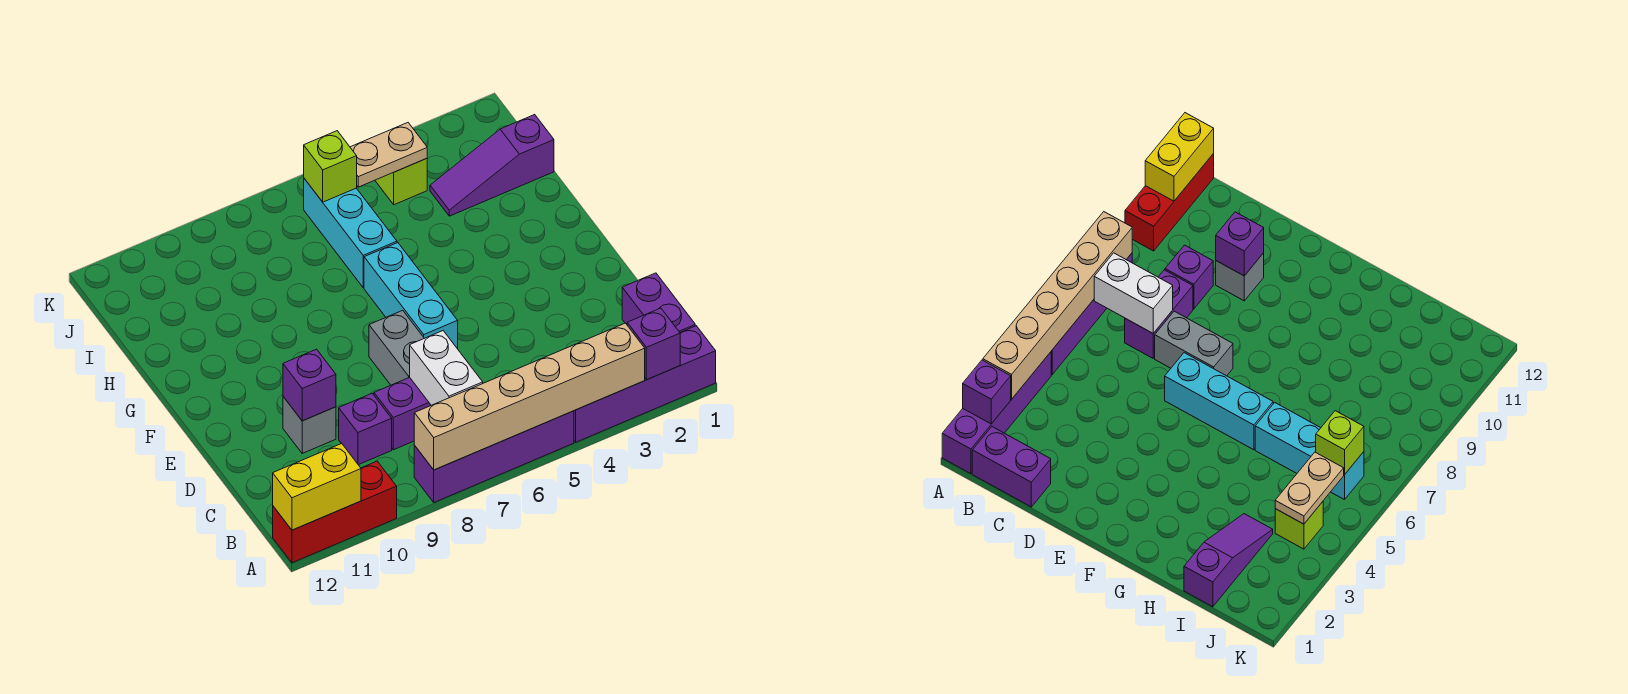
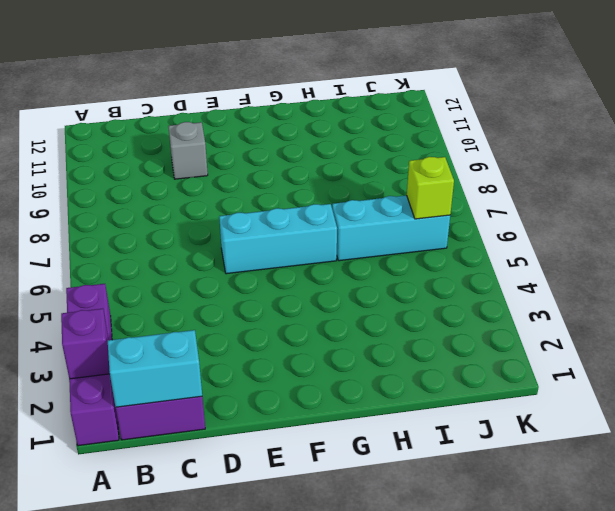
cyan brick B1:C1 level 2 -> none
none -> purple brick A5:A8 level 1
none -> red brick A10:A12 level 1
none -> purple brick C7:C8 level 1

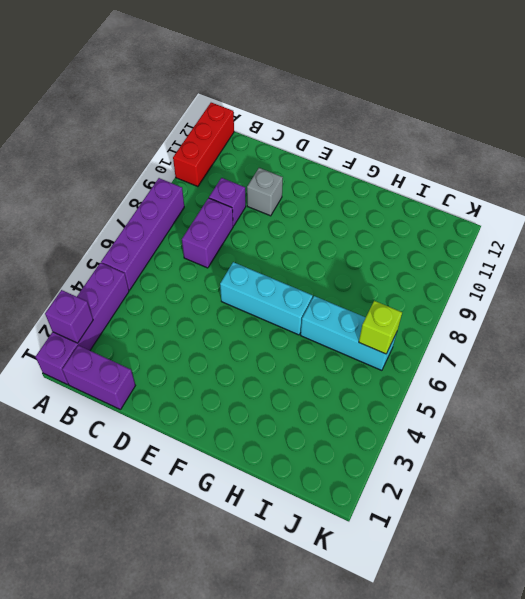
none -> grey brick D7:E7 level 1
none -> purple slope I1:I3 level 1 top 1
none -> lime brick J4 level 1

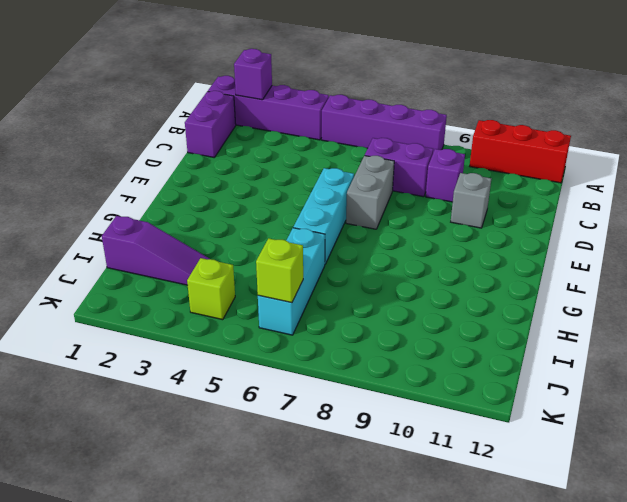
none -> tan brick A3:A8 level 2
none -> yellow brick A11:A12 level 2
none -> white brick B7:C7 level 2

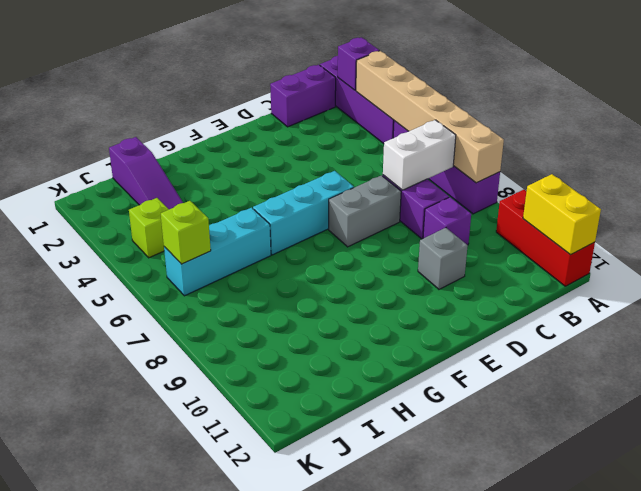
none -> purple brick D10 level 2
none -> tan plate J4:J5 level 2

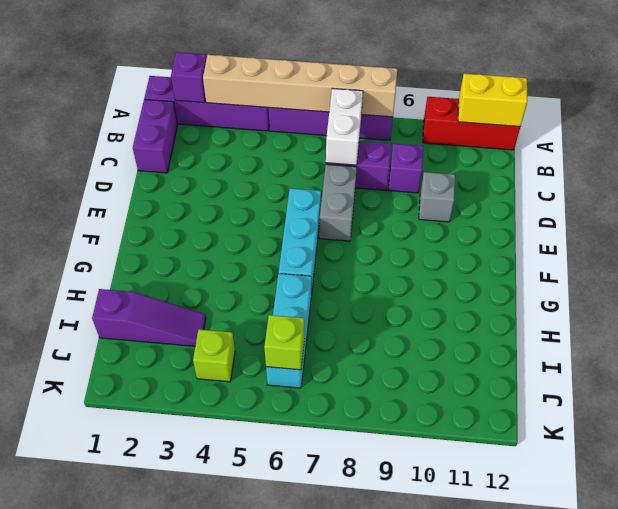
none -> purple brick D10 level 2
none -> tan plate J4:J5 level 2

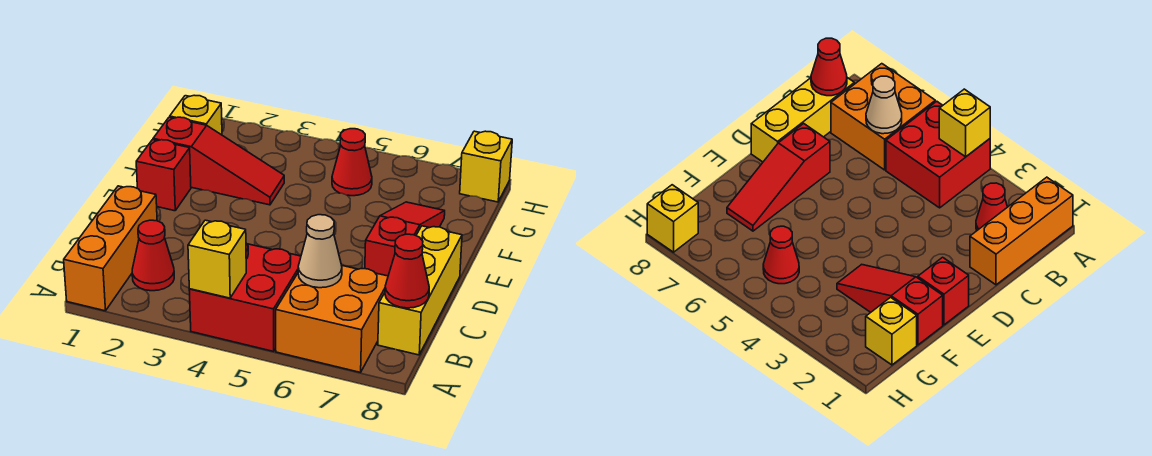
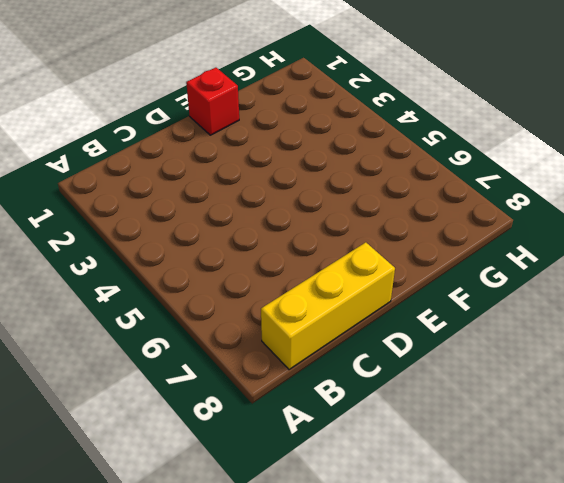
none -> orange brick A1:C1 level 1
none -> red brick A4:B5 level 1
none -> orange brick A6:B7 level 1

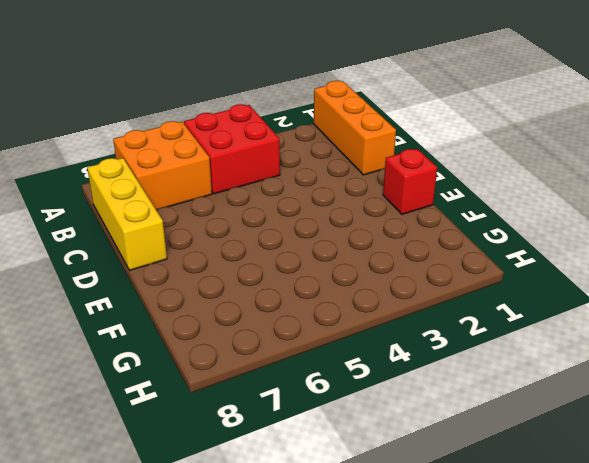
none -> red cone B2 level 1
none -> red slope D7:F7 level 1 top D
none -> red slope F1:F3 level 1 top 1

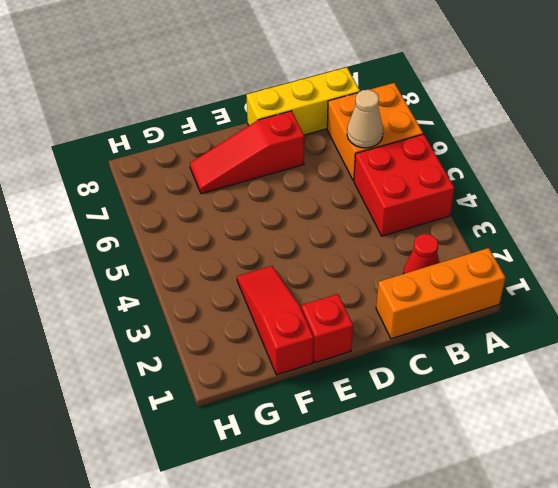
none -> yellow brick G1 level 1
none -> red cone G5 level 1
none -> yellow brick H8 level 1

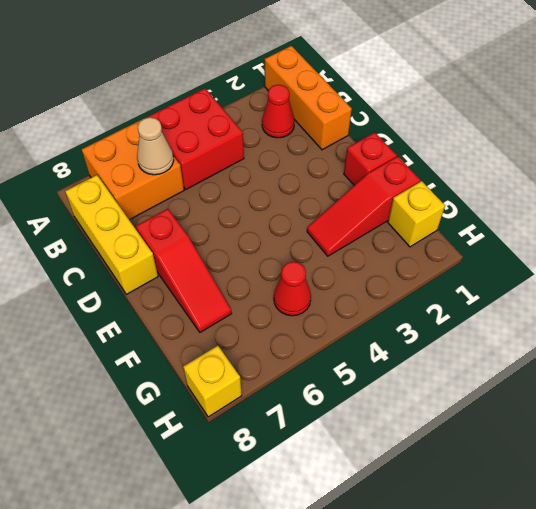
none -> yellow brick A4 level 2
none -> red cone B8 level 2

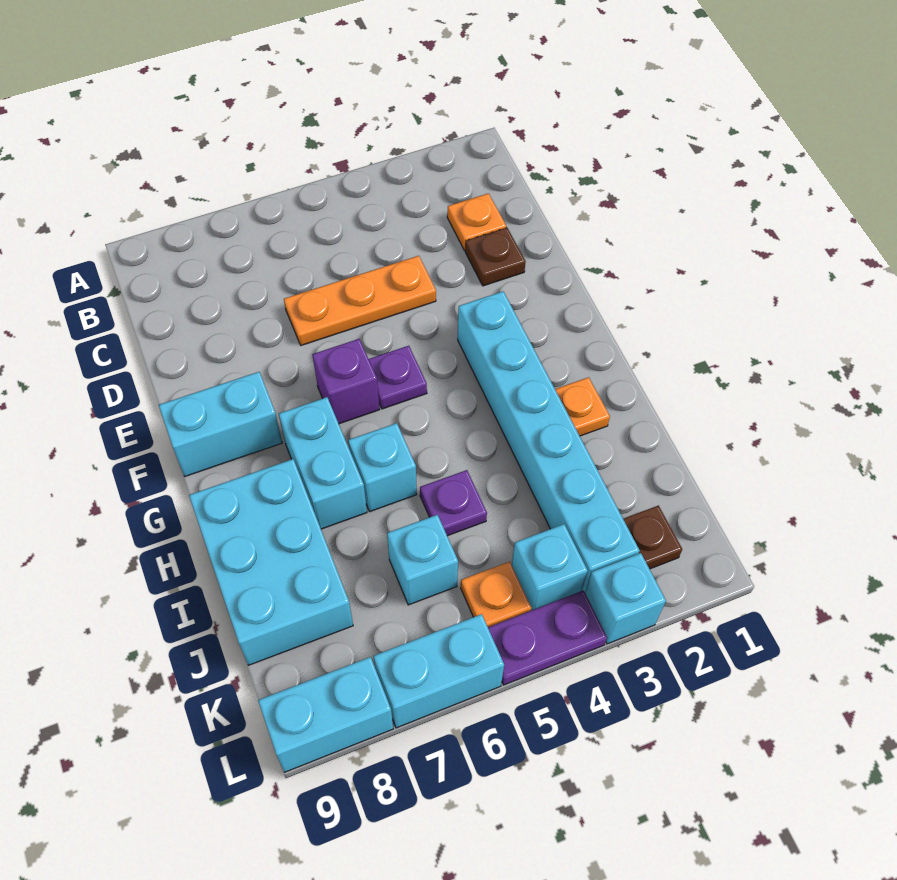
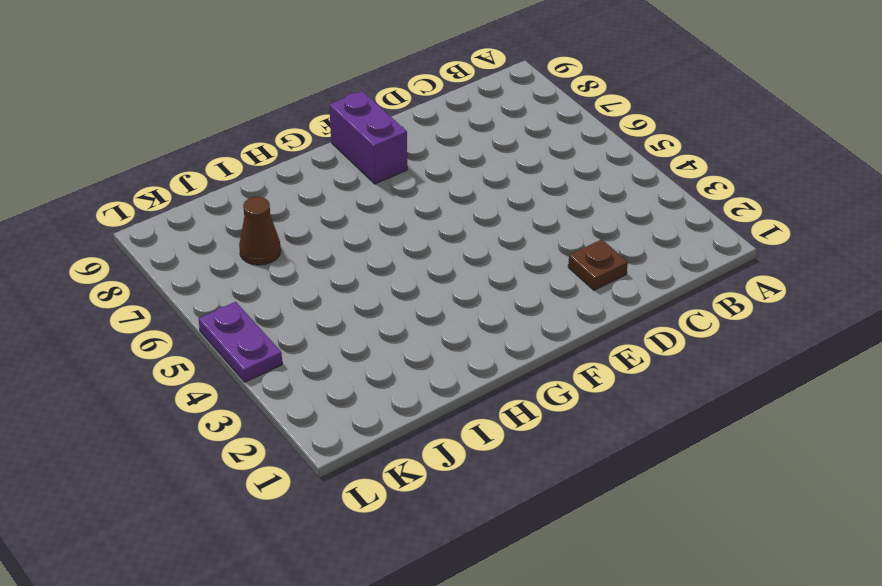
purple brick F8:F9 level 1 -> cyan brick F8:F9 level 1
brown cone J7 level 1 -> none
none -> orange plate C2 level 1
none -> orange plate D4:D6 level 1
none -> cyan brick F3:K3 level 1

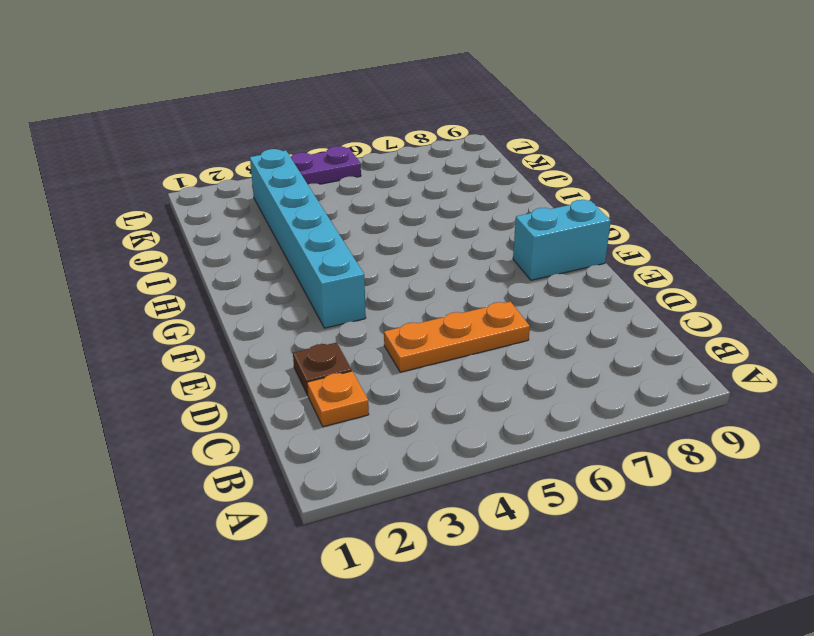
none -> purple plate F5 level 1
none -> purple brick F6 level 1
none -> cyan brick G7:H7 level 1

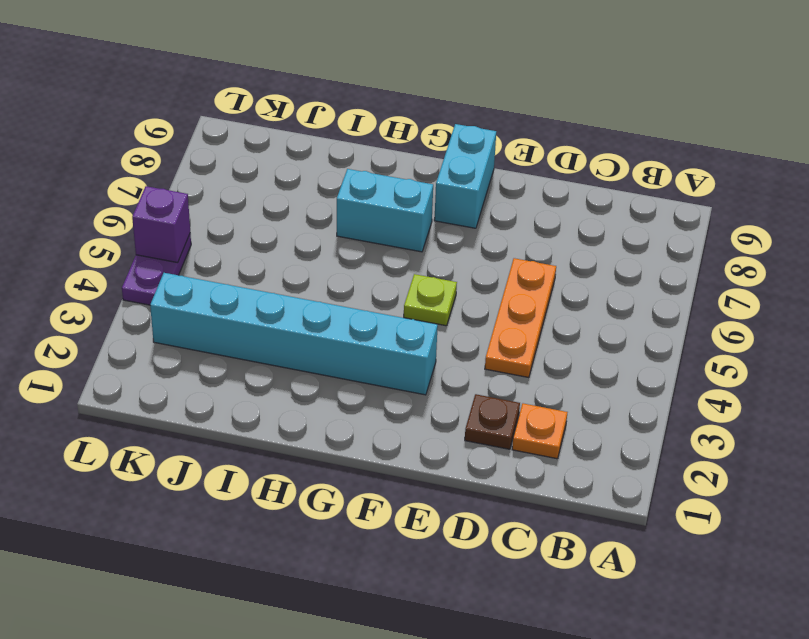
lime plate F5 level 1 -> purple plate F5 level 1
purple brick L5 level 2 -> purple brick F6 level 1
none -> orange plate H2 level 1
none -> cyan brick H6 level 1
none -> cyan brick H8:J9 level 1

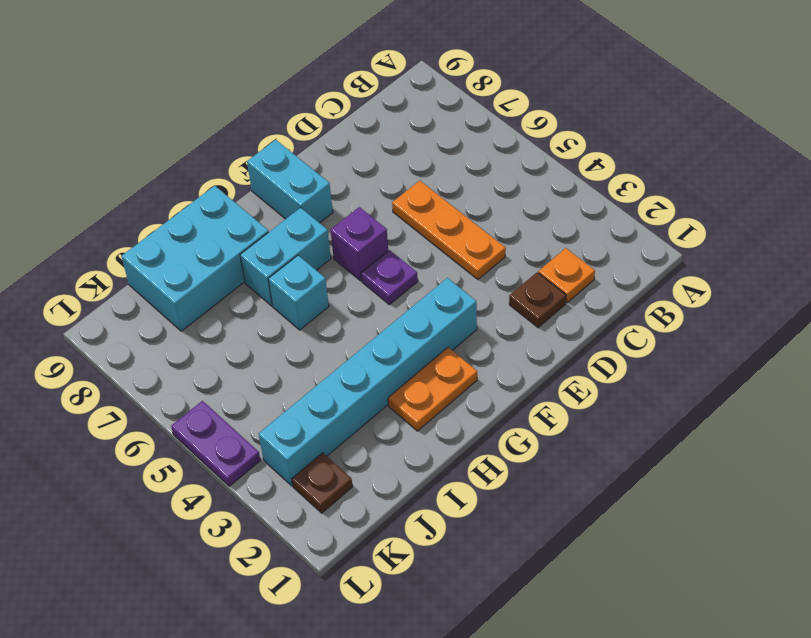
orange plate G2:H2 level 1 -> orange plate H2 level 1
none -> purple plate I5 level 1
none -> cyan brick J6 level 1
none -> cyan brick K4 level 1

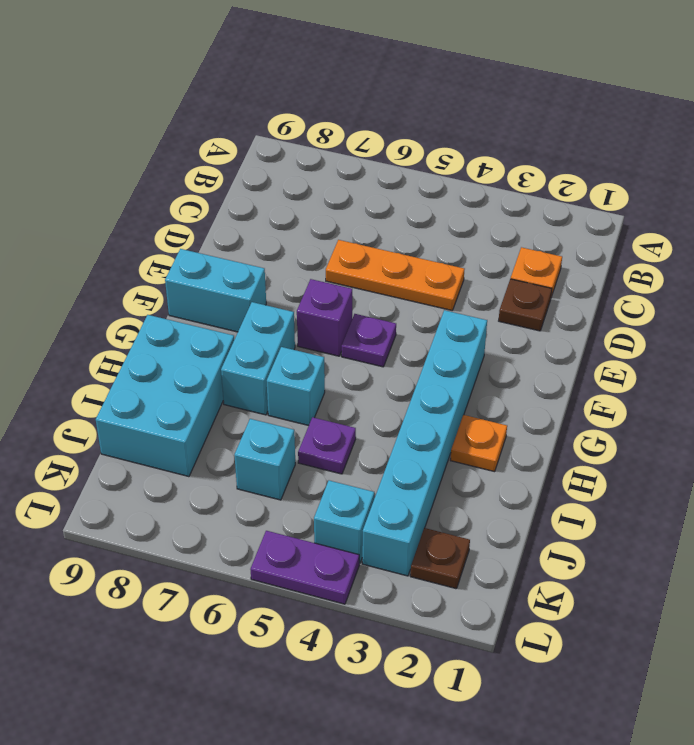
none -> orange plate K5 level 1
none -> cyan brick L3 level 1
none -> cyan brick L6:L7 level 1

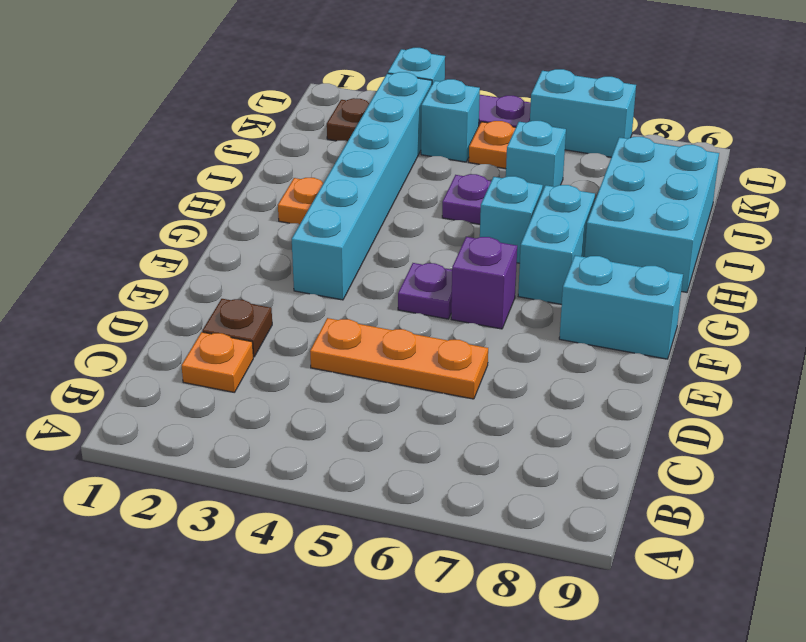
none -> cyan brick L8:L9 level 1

-*-

_WORK ORDER_:
Quote, exactly and only, the lines from the first line of the data above through the line containing "none -> cyan brick J6 level 1". The pictures do not belong in it.

_ANSWER FOR THIS EXERCISE_:
cyan brick B1:C1 level 2 -> none
none -> purple brick A5:A8 level 1
none -> red brick A10:A12 level 1
none -> purple brick C7:C8 level 1

none -> grey brick D7:E7 level 1
none -> purple slope I1:I3 level 1 top 1
none -> lime brick J4 level 1

none -> tan brick A3:A8 level 2
none -> yellow brick A11:A12 level 2
none -> white brick B7:C7 level 2

none -> purple brick D10 level 2
none -> tan plate J4:J5 level 2

none -> purple brick D10 level 2
none -> tan plate J4:J5 level 2

none -> orange brick A1:C1 level 1
none -> red brick A4:B5 level 1
none -> orange brick A6:B7 level 1

none -> red cone B2 level 1
none -> red slope D7:F7 level 1 top D
none -> red slope F1:F3 level 1 top 1

none -> yellow brick G1 level 1
none -> red cone G5 level 1
none -> yellow brick H8 level 1

none -> yellow brick A4 level 2
none -> red cone B8 level 2

purple brick F8:F9 level 1 -> cyan brick F8:F9 level 1
brown cone J7 level 1 -> none
none -> orange plate C2 level 1
none -> orange plate D4:D6 level 1
none -> cyan brick F3:K3 level 1

none -> purple plate F5 level 1
none -> purple brick F6 level 1
none -> cyan brick G7:H7 level 1

lime plate F5 level 1 -> purple plate F5 level 1
purple brick L5 level 2 -> purple brick F6 level 1
none -> orange plate H2 level 1
none -> cyan brick H6 level 1
none -> cyan brick H8:J9 level 1

orange plate G2:H2 level 1 -> orange plate H2 level 1
none -> purple plate I5 level 1
none -> cyan brick J6 level 1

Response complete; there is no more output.